Materiale mostrato:
────────────────────────────────────────

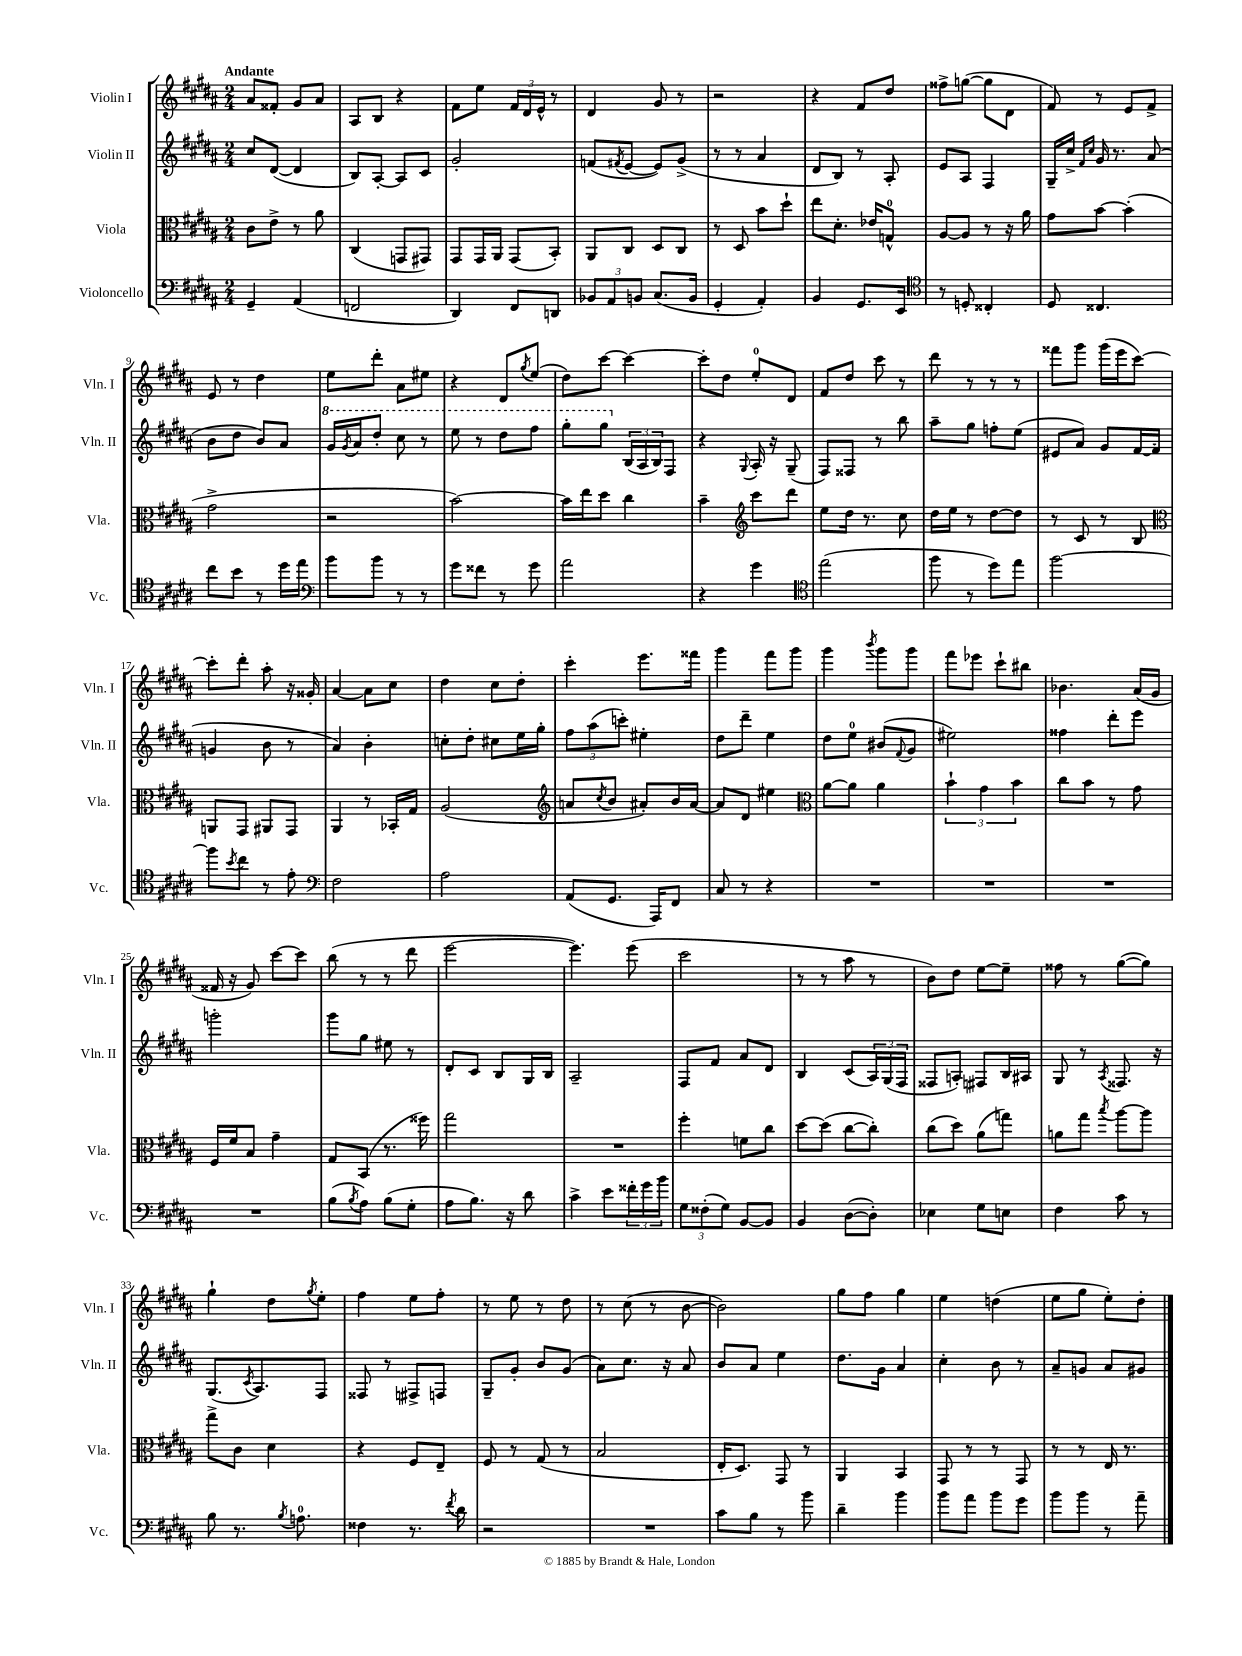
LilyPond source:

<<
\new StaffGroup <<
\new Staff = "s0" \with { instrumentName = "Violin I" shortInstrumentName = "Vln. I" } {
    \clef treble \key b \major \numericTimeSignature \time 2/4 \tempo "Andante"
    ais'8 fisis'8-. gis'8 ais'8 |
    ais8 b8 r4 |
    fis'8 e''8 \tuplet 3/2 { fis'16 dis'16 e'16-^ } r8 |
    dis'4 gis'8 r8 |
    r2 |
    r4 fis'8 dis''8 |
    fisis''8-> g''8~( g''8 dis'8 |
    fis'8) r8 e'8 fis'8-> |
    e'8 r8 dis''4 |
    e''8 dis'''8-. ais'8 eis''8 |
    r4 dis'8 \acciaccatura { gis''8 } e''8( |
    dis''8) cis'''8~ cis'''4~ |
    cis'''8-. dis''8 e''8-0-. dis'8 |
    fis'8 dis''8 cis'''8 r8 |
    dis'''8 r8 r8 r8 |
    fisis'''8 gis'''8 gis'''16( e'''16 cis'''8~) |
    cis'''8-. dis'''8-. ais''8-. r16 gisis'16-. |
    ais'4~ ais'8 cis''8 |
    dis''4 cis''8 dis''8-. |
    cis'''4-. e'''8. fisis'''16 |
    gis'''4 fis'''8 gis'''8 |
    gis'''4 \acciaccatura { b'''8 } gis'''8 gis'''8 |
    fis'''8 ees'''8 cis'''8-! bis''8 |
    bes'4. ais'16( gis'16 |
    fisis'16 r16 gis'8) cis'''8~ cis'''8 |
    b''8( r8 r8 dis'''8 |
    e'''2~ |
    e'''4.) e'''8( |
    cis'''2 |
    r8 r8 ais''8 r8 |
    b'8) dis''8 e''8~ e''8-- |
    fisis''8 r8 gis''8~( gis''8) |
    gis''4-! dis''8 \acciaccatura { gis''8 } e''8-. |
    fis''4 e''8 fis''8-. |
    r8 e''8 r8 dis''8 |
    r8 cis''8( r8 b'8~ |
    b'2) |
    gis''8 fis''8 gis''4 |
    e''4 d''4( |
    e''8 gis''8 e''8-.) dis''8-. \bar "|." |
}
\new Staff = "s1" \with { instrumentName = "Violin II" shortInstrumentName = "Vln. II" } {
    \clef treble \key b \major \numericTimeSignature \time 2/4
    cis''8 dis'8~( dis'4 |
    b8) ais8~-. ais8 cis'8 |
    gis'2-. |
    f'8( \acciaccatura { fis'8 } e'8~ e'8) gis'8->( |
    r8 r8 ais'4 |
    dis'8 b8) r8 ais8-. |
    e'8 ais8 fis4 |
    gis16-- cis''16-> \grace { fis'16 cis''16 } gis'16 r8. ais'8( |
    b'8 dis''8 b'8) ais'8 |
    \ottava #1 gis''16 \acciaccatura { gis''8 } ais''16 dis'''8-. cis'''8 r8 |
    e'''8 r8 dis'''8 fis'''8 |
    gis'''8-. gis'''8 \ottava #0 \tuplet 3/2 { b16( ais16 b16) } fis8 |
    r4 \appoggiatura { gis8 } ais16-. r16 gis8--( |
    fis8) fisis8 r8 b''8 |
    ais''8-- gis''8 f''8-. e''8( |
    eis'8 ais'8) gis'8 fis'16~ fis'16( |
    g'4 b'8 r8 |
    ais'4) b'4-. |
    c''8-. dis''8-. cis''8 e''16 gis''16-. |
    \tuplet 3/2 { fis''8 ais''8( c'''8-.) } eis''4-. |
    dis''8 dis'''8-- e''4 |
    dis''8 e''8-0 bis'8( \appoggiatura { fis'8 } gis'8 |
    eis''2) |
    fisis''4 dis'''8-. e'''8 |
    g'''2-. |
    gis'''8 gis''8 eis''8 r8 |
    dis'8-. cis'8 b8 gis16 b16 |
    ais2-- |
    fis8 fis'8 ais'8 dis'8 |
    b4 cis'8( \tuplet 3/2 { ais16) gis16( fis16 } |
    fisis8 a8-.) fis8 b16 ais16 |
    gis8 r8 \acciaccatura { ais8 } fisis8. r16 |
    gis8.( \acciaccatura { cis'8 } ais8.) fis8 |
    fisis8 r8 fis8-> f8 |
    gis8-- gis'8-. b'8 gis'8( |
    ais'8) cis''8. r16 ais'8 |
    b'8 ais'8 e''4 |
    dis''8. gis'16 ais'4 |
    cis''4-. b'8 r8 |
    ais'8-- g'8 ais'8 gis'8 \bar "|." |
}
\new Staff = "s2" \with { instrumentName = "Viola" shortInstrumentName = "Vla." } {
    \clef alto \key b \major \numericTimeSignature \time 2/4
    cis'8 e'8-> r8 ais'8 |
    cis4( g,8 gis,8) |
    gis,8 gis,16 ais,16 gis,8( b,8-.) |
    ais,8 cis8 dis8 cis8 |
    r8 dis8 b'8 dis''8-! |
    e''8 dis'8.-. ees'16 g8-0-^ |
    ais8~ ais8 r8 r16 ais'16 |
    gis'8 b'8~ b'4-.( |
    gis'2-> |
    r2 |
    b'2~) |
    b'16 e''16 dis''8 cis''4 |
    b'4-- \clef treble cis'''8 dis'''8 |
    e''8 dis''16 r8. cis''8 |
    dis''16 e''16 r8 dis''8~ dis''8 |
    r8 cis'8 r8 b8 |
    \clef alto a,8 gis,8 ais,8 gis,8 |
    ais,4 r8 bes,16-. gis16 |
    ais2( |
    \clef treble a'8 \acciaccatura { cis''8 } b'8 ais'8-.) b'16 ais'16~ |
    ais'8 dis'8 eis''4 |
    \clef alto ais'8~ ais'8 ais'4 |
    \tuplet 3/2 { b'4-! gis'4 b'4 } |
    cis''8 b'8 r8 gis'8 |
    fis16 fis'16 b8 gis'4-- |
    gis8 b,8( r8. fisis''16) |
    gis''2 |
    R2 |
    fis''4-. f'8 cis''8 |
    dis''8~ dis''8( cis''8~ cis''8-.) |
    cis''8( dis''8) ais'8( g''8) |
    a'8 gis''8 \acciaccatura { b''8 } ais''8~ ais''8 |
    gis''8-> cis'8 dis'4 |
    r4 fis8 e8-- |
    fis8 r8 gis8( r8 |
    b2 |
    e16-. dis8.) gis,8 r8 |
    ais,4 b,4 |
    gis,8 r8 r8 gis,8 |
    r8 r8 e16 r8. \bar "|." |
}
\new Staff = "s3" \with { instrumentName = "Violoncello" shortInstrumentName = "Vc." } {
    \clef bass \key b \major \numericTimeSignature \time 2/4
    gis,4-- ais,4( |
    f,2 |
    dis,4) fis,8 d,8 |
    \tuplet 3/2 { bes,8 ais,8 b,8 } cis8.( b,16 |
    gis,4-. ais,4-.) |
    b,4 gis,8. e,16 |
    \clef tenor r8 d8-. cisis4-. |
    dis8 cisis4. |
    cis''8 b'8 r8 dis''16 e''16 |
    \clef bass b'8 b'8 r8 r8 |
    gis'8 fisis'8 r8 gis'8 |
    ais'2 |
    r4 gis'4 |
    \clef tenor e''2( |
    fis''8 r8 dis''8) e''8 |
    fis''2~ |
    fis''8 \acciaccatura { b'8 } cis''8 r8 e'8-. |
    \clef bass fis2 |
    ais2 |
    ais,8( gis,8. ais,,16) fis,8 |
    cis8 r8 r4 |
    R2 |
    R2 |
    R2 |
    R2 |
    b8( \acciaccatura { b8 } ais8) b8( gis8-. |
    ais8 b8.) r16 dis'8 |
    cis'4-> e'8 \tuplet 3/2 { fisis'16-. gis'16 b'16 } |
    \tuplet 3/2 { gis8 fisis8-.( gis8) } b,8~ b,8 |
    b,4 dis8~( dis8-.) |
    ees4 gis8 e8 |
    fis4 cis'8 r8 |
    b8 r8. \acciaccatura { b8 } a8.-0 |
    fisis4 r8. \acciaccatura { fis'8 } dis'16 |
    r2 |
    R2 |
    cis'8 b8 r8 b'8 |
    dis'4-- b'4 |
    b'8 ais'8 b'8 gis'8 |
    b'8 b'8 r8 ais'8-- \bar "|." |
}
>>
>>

────────────────────────────────────────

Conta le righe del materiale sopra che contengono la stringa "tuplet", distinguendo tra maiuscole e minuscole. Rispondi solo con il numero.

8